Scene edit records
- - - - - - -
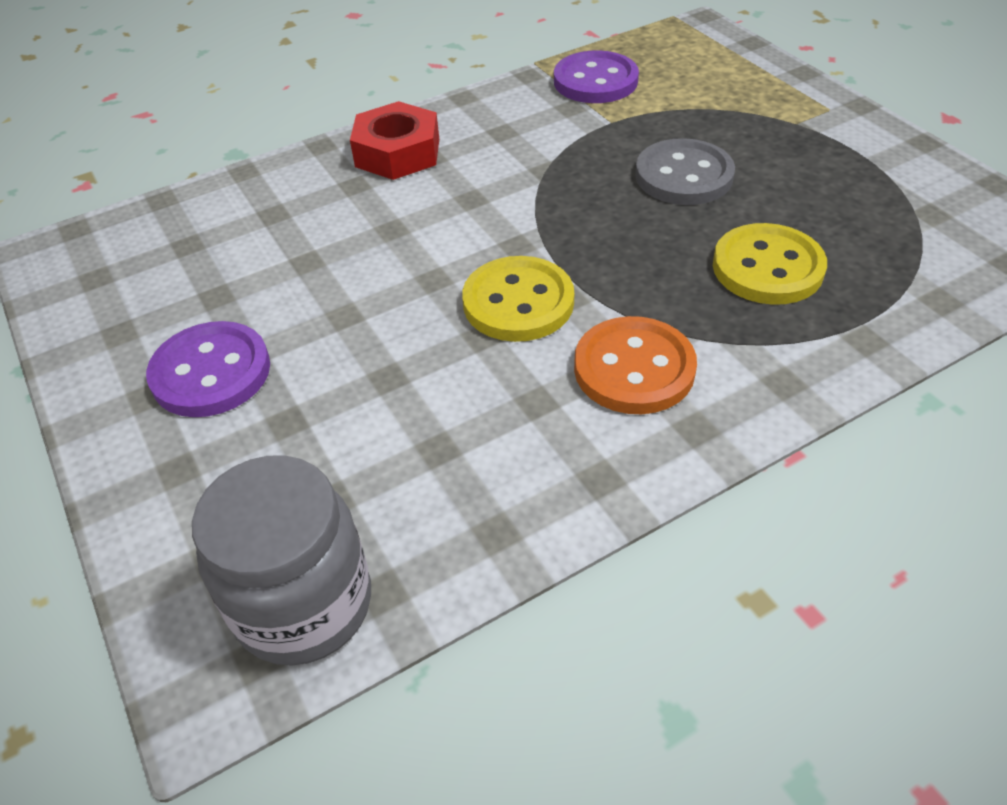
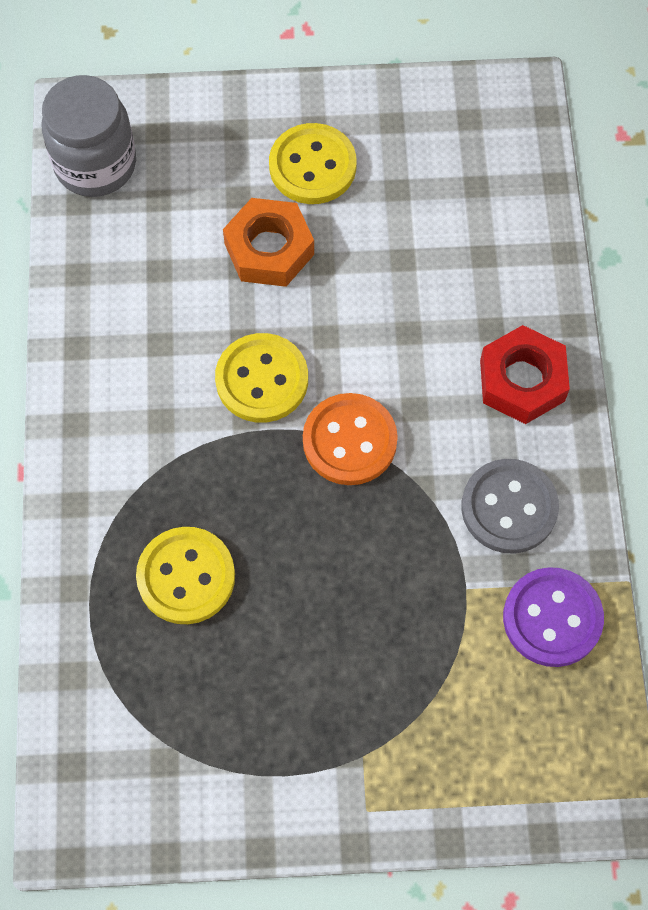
camera: 115 degrees right, 20 degrees up
(211, 372) = (312, 166): purple button -> yellow button
(350, 362) = (269, 249): none -> orange nut
(634, 368) = (148, 418): orange button -> orange button (349, 441)
(683, 176) = (341, 595): grey button -> grey button (509, 507)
- - - - - - -
THE TASK
Beginning with the line that has "(350, 362) = (269, 249): none -> orange nut", set down each line through the last one above, exactly, and nothing else.

TASK RESULT
(350, 362) = (269, 249): none -> orange nut
(634, 368) = (148, 418): orange button -> orange button (349, 441)
(683, 176) = (341, 595): grey button -> grey button (509, 507)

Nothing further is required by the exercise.